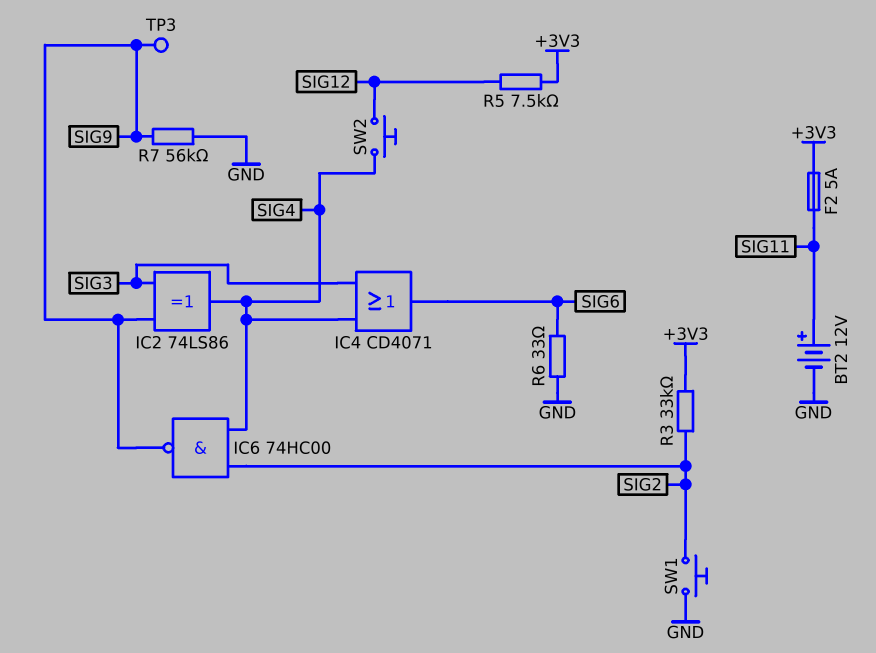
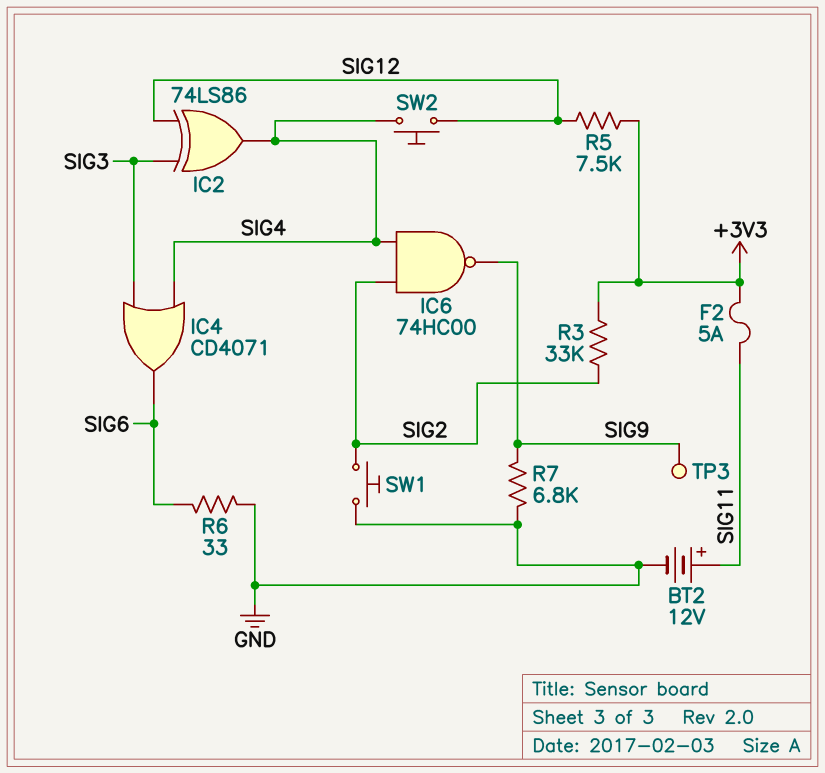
IC2: XOR 74LS86 (in SIG3, in SIG9, out SIG4) -> XOR 74LS86 (in SIG3, in SIG12, out SIG4)
R7: 56k (GND, SIG9) -> 6.8k (GND, SIG9)

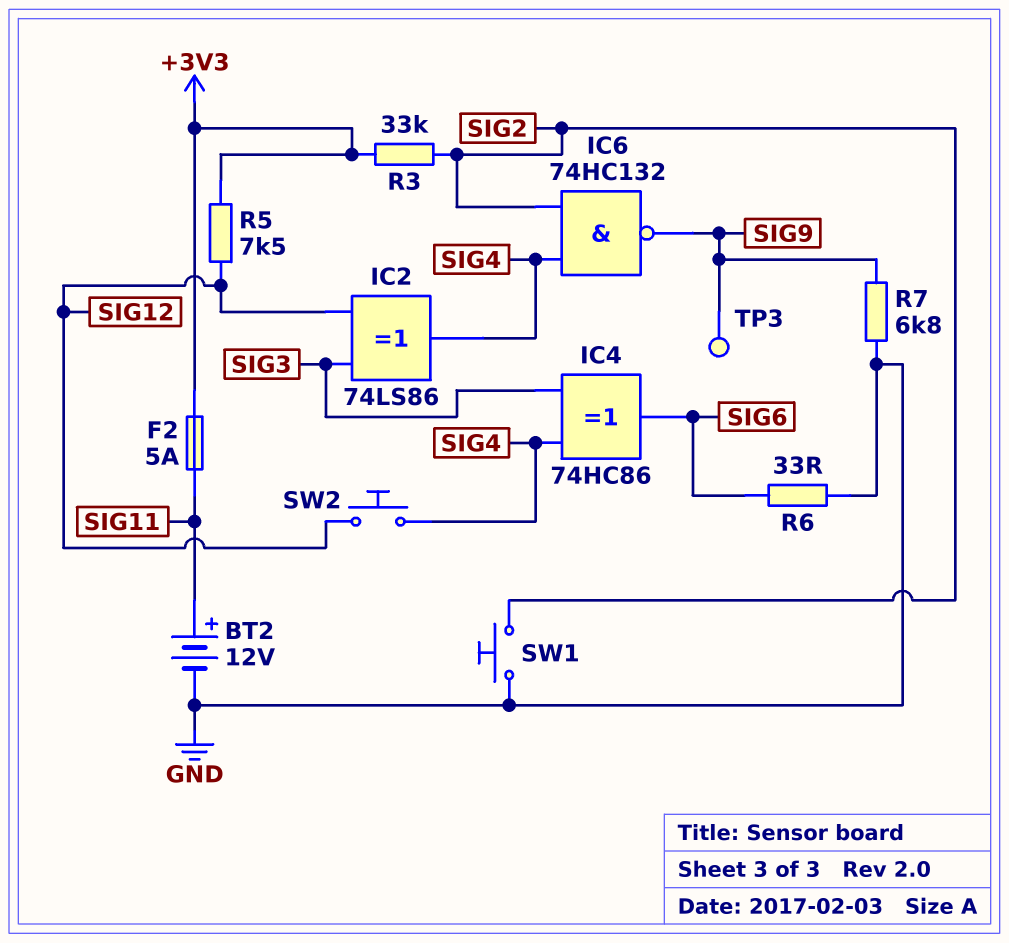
IC4: OR CD4071 (in SIG3, in SIG4, out SIG6) -> XOR 74HC86 (in SIG3, in SIG4, out SIG6)
IC6: NAND 74HC00 (in SIG2, in SIG4, out SIG9) -> NAND 74HC132 (in SIG2, in SIG4, out SIG9)

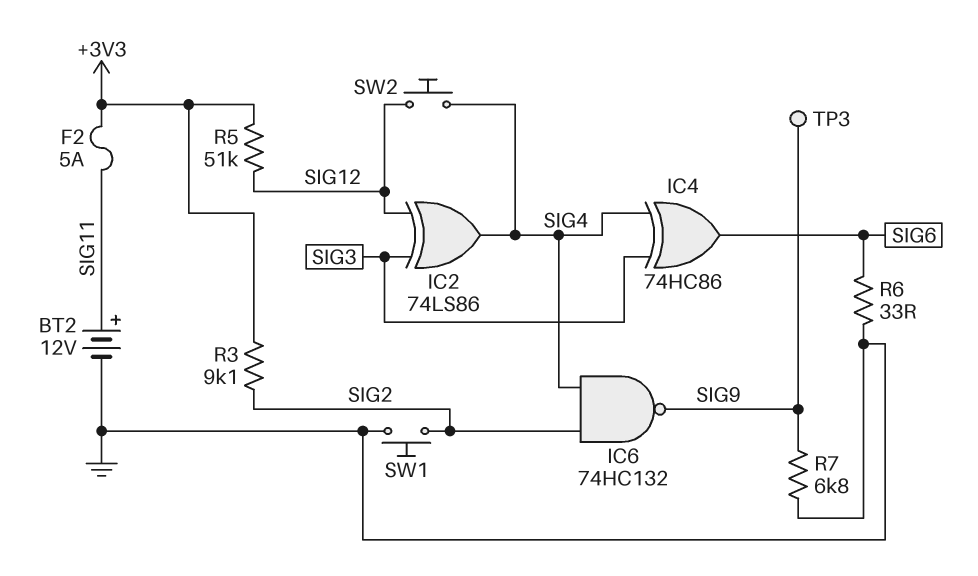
R3: 33k (+3V3, SIG2) -> 9.1k (+3V3, SIG2)
R5: 7.5k (+3V3, SIG12) -> 51k (+3V3, SIG12)

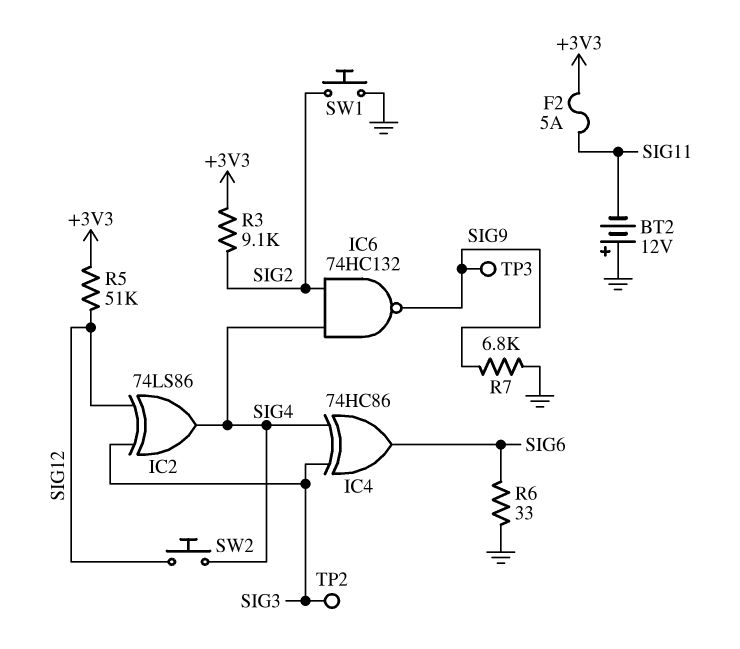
BT2: 12V (plus SIG11, minus GND) -> 12V (plus GND, minus SIG11)
TP2: none -> test point (SIG3)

TO DO = The records are to be duplicated in full and exactly, with images left out.

EXPECTED OUTPUT =
IC2: XOR 74LS86 (in SIG3, in SIG9, out SIG4) -> XOR 74LS86 (in SIG3, in SIG12, out SIG4)
R7: 56k (GND, SIG9) -> 6.8k (GND, SIG9)

IC4: OR CD4071 (in SIG3, in SIG4, out SIG6) -> XOR 74HC86 (in SIG3, in SIG4, out SIG6)
IC6: NAND 74HC00 (in SIG2, in SIG4, out SIG9) -> NAND 74HC132 (in SIG2, in SIG4, out SIG9)

R3: 33k (+3V3, SIG2) -> 9.1k (+3V3, SIG2)
R5: 7.5k (+3V3, SIG12) -> 51k (+3V3, SIG12)

BT2: 12V (plus SIG11, minus GND) -> 12V (plus GND, minus SIG11)
TP2: none -> test point (SIG3)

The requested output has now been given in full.